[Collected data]
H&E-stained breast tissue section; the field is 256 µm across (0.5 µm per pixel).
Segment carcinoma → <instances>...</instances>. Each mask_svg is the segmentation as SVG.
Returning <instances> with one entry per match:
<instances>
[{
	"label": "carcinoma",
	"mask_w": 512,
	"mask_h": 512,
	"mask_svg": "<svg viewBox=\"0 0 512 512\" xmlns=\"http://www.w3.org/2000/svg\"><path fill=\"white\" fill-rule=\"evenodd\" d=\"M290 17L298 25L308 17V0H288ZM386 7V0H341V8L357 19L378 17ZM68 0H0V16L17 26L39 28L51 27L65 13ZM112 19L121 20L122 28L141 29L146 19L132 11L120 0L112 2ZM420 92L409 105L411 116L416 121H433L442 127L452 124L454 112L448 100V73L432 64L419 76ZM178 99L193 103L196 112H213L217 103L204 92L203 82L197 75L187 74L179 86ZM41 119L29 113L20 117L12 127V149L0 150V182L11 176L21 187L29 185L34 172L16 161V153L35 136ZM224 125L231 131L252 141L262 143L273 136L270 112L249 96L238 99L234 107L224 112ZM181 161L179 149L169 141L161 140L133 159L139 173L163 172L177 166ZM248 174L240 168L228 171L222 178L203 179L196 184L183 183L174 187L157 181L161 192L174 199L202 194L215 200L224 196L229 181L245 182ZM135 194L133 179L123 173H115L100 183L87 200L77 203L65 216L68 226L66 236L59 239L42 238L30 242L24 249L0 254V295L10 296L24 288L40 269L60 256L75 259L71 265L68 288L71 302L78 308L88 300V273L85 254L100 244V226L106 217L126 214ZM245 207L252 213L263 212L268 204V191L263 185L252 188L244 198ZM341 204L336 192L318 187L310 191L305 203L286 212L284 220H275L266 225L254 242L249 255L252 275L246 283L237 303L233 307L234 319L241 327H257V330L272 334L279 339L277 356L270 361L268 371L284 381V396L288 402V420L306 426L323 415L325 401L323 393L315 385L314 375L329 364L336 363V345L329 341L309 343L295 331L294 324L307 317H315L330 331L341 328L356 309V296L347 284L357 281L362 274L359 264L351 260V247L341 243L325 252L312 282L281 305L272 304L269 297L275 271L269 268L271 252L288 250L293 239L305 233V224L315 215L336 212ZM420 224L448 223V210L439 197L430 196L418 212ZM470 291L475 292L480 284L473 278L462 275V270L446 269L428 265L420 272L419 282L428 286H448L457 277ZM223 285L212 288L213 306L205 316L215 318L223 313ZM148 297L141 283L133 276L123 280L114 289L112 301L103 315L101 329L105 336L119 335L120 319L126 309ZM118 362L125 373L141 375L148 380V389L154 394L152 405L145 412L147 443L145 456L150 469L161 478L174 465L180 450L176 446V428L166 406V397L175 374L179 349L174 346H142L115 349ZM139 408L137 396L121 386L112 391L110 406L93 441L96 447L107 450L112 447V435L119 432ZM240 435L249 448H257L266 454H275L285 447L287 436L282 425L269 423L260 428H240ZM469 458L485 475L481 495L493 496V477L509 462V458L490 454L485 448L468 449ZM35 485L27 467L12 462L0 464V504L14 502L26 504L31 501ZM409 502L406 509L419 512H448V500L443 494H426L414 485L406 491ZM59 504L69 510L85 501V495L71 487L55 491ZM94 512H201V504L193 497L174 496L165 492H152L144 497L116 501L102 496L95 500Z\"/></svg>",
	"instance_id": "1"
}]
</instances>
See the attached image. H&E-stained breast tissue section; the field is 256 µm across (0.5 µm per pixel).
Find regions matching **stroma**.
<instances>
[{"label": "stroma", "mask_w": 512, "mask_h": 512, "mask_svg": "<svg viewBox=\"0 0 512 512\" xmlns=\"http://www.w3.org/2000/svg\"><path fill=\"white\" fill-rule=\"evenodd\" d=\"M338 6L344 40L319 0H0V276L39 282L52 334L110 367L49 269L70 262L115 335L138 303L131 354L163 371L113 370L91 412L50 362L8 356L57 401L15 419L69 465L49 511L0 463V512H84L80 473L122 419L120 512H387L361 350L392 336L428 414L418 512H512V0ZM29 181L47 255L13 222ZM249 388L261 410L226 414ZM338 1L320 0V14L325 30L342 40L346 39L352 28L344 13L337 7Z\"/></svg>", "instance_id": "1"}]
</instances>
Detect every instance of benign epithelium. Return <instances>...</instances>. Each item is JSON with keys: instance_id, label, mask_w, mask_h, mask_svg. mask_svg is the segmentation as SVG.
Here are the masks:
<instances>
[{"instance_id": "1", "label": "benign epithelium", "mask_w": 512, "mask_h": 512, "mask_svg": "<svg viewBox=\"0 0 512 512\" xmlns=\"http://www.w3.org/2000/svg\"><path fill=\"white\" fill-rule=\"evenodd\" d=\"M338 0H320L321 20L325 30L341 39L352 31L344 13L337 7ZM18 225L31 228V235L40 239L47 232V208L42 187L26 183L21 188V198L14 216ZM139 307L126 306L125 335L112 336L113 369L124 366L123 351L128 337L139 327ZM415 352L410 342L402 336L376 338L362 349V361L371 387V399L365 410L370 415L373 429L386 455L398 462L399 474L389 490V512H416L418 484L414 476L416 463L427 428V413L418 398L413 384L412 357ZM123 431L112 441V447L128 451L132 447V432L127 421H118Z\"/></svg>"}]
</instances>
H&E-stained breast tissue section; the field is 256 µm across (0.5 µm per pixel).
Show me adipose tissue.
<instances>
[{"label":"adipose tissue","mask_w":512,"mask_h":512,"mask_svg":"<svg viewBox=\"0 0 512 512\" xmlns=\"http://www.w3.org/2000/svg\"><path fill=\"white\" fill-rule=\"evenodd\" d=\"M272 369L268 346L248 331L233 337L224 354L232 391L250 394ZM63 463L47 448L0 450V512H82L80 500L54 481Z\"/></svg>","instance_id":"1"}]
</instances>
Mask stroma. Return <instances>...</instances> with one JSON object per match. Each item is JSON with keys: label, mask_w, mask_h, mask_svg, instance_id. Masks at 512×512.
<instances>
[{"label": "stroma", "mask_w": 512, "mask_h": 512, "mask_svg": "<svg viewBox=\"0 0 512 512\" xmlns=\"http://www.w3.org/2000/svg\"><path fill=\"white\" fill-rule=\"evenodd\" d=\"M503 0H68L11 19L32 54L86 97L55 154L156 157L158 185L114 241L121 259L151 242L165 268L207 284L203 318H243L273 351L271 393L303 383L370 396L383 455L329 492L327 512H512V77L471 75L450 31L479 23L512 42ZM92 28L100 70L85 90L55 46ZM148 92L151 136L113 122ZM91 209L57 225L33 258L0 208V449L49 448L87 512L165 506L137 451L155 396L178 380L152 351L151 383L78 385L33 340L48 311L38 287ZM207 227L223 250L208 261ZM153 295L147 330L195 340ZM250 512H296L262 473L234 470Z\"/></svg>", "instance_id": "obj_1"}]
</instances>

_Work instructions:_ Return what is listed above, exactly and completely.

_Task result:_
H&E-stained breast tissue section; the field is 256 µm across (0.5 µm per pixel).
Segment carcinoma → <instances>...</instances>. Each mask_svg is the segmentation as SVG.
Returning <instances> with one entry per match:
<instances>
[{
	"label": "carcinoma",
	"mask_w": 512,
	"mask_h": 512,
	"mask_svg": "<svg viewBox=\"0 0 512 512\" xmlns=\"http://www.w3.org/2000/svg\"><path fill=\"white\" fill-rule=\"evenodd\" d=\"M290 17L298 25L308 17V0H288ZM386 7V0H341V8L357 19L378 17ZM68 0H0V16L17 26L39 28L51 27L65 13ZM112 19L121 20L122 28L141 29L146 19L132 11L120 0L112 2ZM420 92L409 105L411 116L416 121H433L442 127L452 124L454 112L448 100V73L432 64L419 76ZM178 99L193 103L196 112H213L217 103L204 92L203 82L197 75L187 74L179 86ZM41 119L29 113L20 117L12 127V149L0 150V182L11 176L21 187L29 185L34 172L16 161V153L35 136ZM224 125L231 131L252 141L262 143L273 136L270 112L249 96L238 99L234 107L224 112ZM181 161L179 149L169 141L161 140L133 159L139 173L163 172L177 166ZM248 174L240 168L228 171L222 178L203 179L196 184L183 183L174 187L157 181L161 192L174 199L202 194L215 200L224 196L229 181L245 182ZM135 194L133 179L123 173H115L100 183L87 200L77 203L65 216L68 226L66 236L59 239L42 238L30 242L24 249L0 254V295L10 296L24 288L40 269L60 256L75 259L71 265L68 288L71 302L78 308L88 300V273L85 254L100 244V226L106 217L126 214ZM245 207L252 213L263 212L268 204V191L263 185L252 188L244 198ZM341 204L336 192L318 187L310 191L305 203L286 212L284 220H275L266 225L254 242L249 255L252 275L246 283L237 303L233 307L234 319L241 327H257V330L272 334L279 339L277 356L270 361L268 371L284 381V396L288 402V420L306 426L323 415L325 401L323 393L315 385L314 375L329 364L336 363V345L329 341L309 343L295 331L294 324L307 317H315L330 331L341 328L356 309V296L347 284L357 281L362 274L359 264L351 260V247L341 243L325 252L312 282L281 305L272 304L269 297L275 271L269 268L271 252L288 250L293 239L305 233V224L315 215L336 212ZM420 224L448 223V210L439 197L430 196L418 212ZM470 291L475 292L480 284L473 278L462 275V270L446 269L428 265L420 272L419 282L428 286H448L457 277ZM223 285L212 288L213 306L205 316L215 318L223 313ZM148 297L141 283L133 276L123 280L114 289L112 301L103 315L101 329L105 336L119 335L120 319L126 309ZM118 362L125 373L141 375L148 380V389L154 394L152 405L145 412L147 443L145 456L150 469L161 478L174 465L180 450L176 446V428L166 406V397L175 374L179 349L174 346H142L115 349ZM139 408L137 396L121 386L112 391L110 406L93 441L96 447L107 450L112 447V435L119 432ZM240 435L249 448H257L266 454H275L285 447L287 436L282 425L269 423L260 428H240ZM469 458L485 475L481 495L493 496V477L509 462V458L490 454L485 448L468 449ZM35 485L27 467L12 462L0 464V504L14 502L26 504L31 501ZM409 502L406 509L419 512H448V500L443 494H426L414 485L406 491ZM59 504L69 510L85 501V495L71 487L55 491ZM94 512H201V504L193 497L174 496L165 492H152L144 497L116 501L102 496L95 500Z\"/></svg>",
	"instance_id": "1"
}]
</instances>
See the attached image. H&E-stained breast tissue section; the field is 256 µm across (0.5 µm per pixel).
Find regions matching **stroma**.
<instances>
[{"label": "stroma", "mask_w": 512, "mask_h": 512, "mask_svg": "<svg viewBox=\"0 0 512 512\" xmlns=\"http://www.w3.org/2000/svg\"><path fill=\"white\" fill-rule=\"evenodd\" d=\"M338 6L344 40L319 0H0V276L39 282L52 334L110 367L49 269L70 262L115 335L138 303L131 354L163 371L113 370L91 412L50 362L8 356L57 401L15 419L69 465L49 511L0 463V512H84L80 473L122 419L120 512H387L361 350L392 336L428 414L418 512H512V0ZM29 181L47 255L13 222ZM249 388L261 410L226 414ZM338 1L320 0V14L325 30L342 40L346 39L352 28L344 13L337 7Z\"/></svg>", "instance_id": "1"}]
</instances>
Detect every instance of benign epithelium. Return <instances>...</instances>. Each item is JSON with keys: instance_id, label, mask_w, mask_h, mask_svg. mask_svg is the segmentation as SVG.
Here are the masks:
<instances>
[{"instance_id": "1", "label": "benign epithelium", "mask_w": 512, "mask_h": 512, "mask_svg": "<svg viewBox=\"0 0 512 512\" xmlns=\"http://www.w3.org/2000/svg\"><path fill=\"white\" fill-rule=\"evenodd\" d=\"M338 0H320L321 20L325 30L341 39L352 31L344 13L337 7ZM18 225L31 228V235L40 239L47 232V208L42 187L26 183L21 188V198L14 216ZM139 307L126 306L125 335L112 336L113 369L124 366L123 351L128 337L139 327ZM415 352L410 342L402 336L376 338L362 349V361L371 387V399L365 410L370 415L373 429L386 455L398 462L399 474L389 490V512H416L418 484L414 476L416 463L427 428V413L418 398L413 384L412 357ZM123 431L112 441V447L128 451L132 447V432L127 421H118Z\"/></svg>"}]
</instances>
H&E-stained breast tissue section; the field is 256 µm across (0.5 µm per pixel).
Show me adipose tissue.
<instances>
[{"label":"adipose tissue","mask_w":512,"mask_h":512,"mask_svg":"<svg viewBox=\"0 0 512 512\" xmlns=\"http://www.w3.org/2000/svg\"><path fill=\"white\" fill-rule=\"evenodd\" d=\"M272 369L268 346L248 331L233 337L224 354L232 391L250 394ZM63 463L47 448L0 450V512H82L80 500L54 481Z\"/></svg>","instance_id":"1"}]
</instances>
Mask stroma. Return <instances>...</instances> with one JSON object per match. Each item is JSON with keys: label, mask_w, mask_h, mask_svg, instance_id. Masks at 512×512.
<instances>
[{"label": "stroma", "mask_w": 512, "mask_h": 512, "mask_svg": "<svg viewBox=\"0 0 512 512\" xmlns=\"http://www.w3.org/2000/svg\"><path fill=\"white\" fill-rule=\"evenodd\" d=\"M503 0H68L11 19L32 54L86 97L55 154L156 157L158 185L114 241L121 259L151 242L165 268L207 284L203 318H243L273 351L271 393L303 383L370 396L383 455L329 492L327 512H512V77L471 75L450 31L479 23L512 42ZM92 28L100 70L85 90L55 46ZM148 92L151 136L113 122ZM91 209L57 225L33 258L0 208V449L49 448L87 512L165 506L137 451L155 396L178 380L152 351L151 383L78 385L33 340L48 311L38 287ZM207 227L223 250L208 261ZM153 295L147 330L195 340ZM250 512H296L262 473L234 470Z\"/></svg>", "instance_id": "obj_1"}]
</instances>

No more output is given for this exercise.